THE RECORDS —
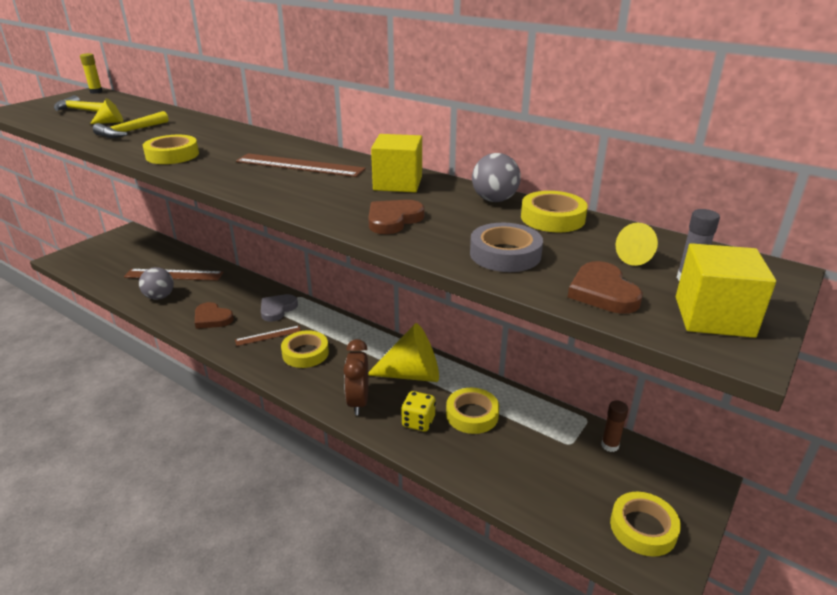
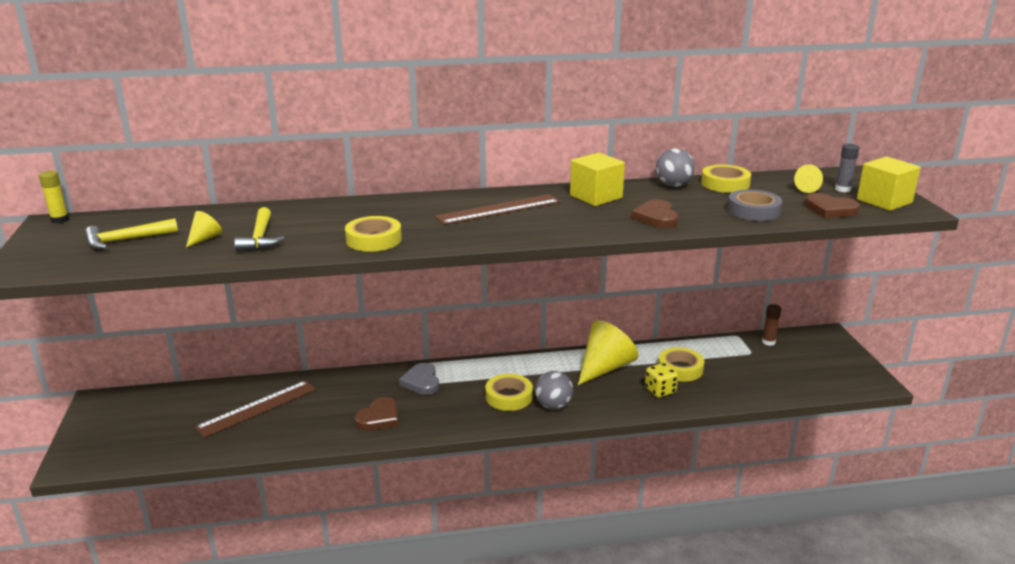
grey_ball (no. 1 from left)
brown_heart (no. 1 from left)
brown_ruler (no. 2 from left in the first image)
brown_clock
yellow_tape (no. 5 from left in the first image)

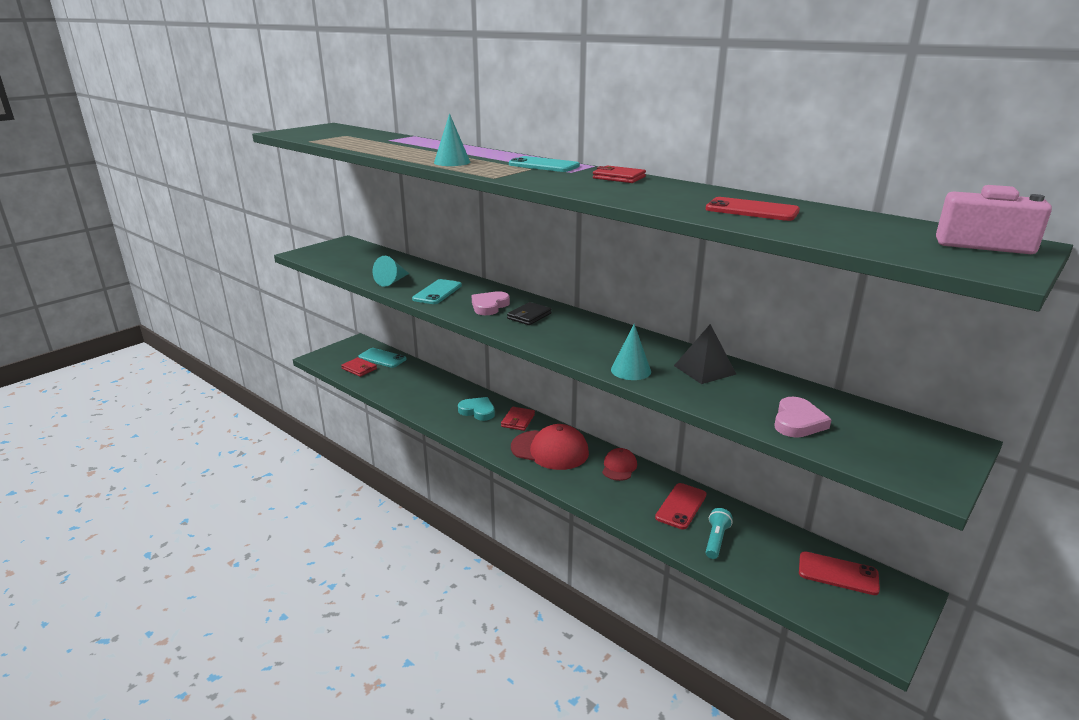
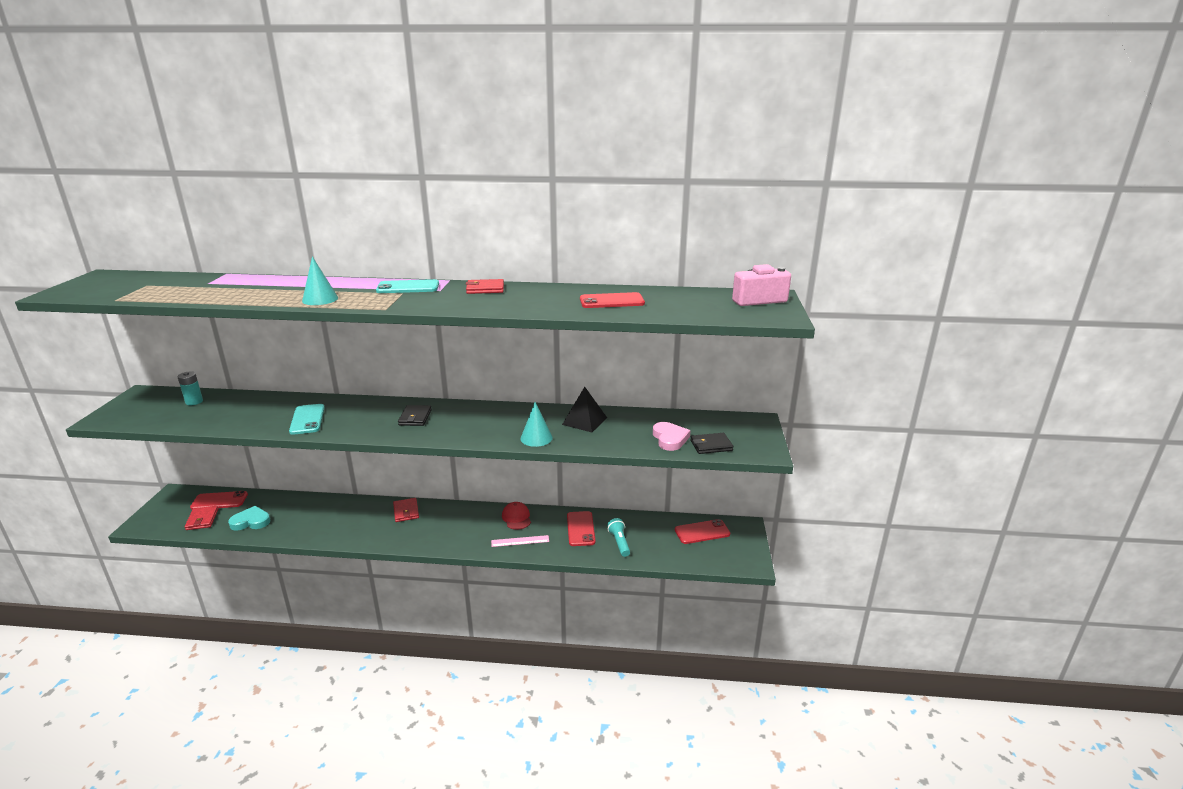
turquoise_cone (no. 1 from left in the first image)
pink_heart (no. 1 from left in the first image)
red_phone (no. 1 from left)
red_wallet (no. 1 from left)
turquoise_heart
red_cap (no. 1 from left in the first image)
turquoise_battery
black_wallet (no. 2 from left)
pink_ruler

==

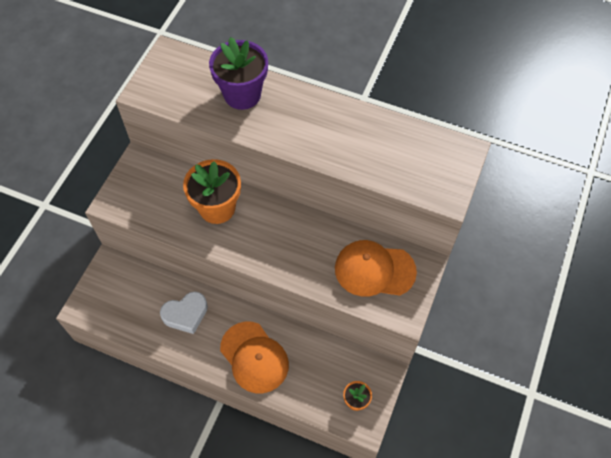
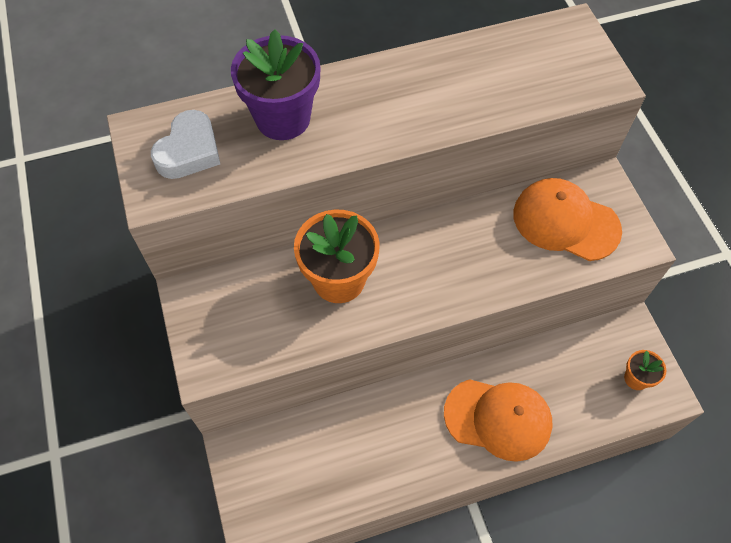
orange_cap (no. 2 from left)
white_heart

REQUIRED WORK —
Please return only the lines above, starting at the line that has "brown_heart (no. 1 from left)" and ending at the line that has "brown_clock", keeping both and leaving each one unchanged.

RESPONSE TO THE TASK —
brown_heart (no. 1 from left)
brown_ruler (no. 2 from left in the first image)
brown_clock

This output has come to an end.